» SUPPLIED DATA:
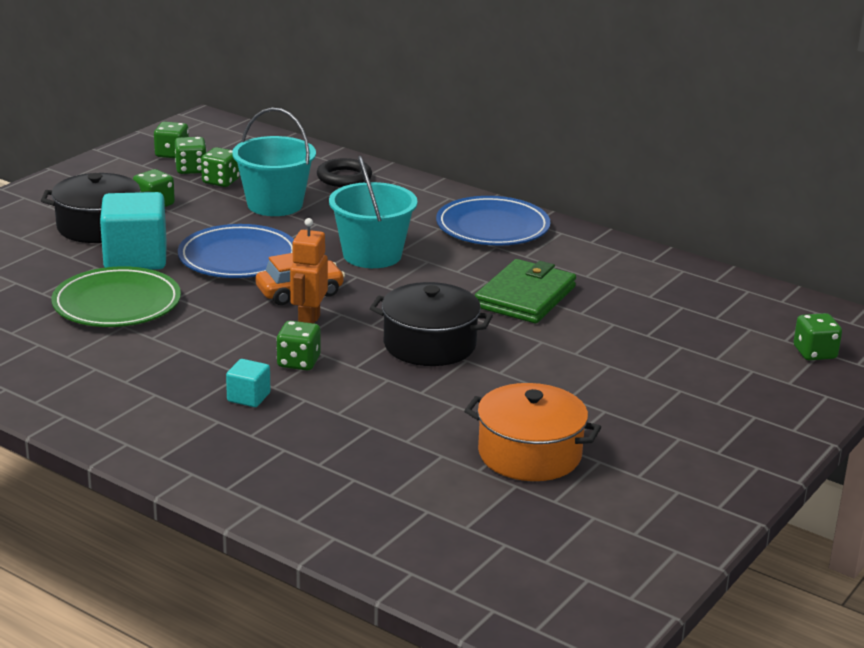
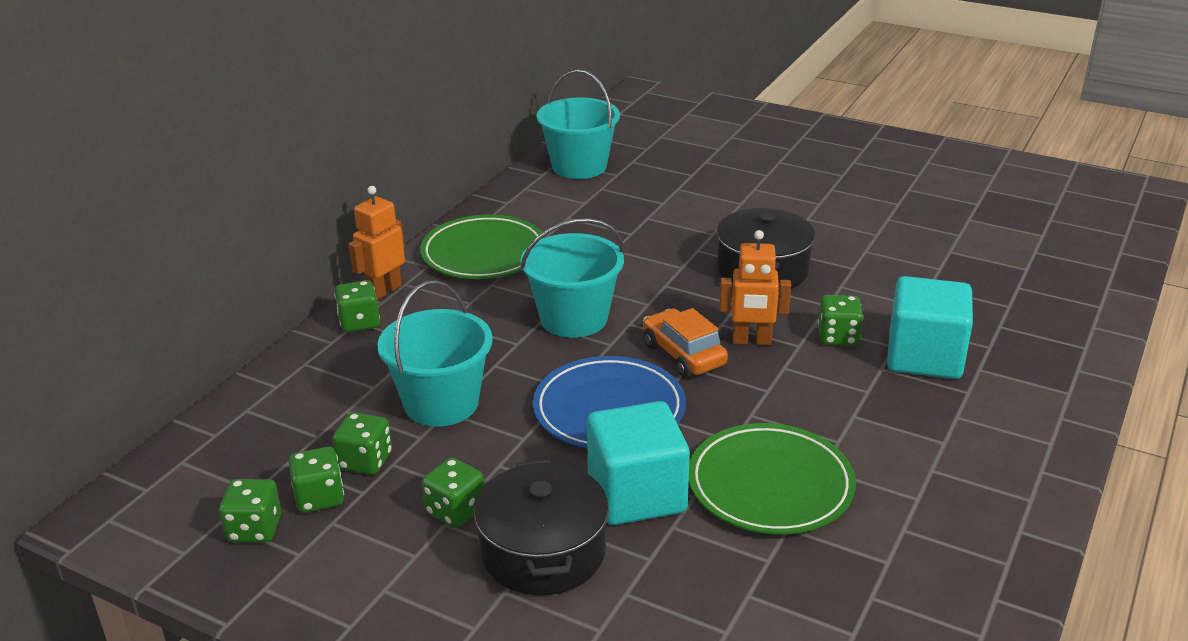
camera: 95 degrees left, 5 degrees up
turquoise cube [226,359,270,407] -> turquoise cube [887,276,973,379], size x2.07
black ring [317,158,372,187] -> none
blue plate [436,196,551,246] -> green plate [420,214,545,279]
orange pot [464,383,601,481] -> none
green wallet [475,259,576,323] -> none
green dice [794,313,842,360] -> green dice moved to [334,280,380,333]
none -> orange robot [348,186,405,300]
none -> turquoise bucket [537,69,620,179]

» EXERCISE PROMPT: Please give the number of lines in the entries that contain the word "green", and nothing besides it.

» ANSWER BOX: 3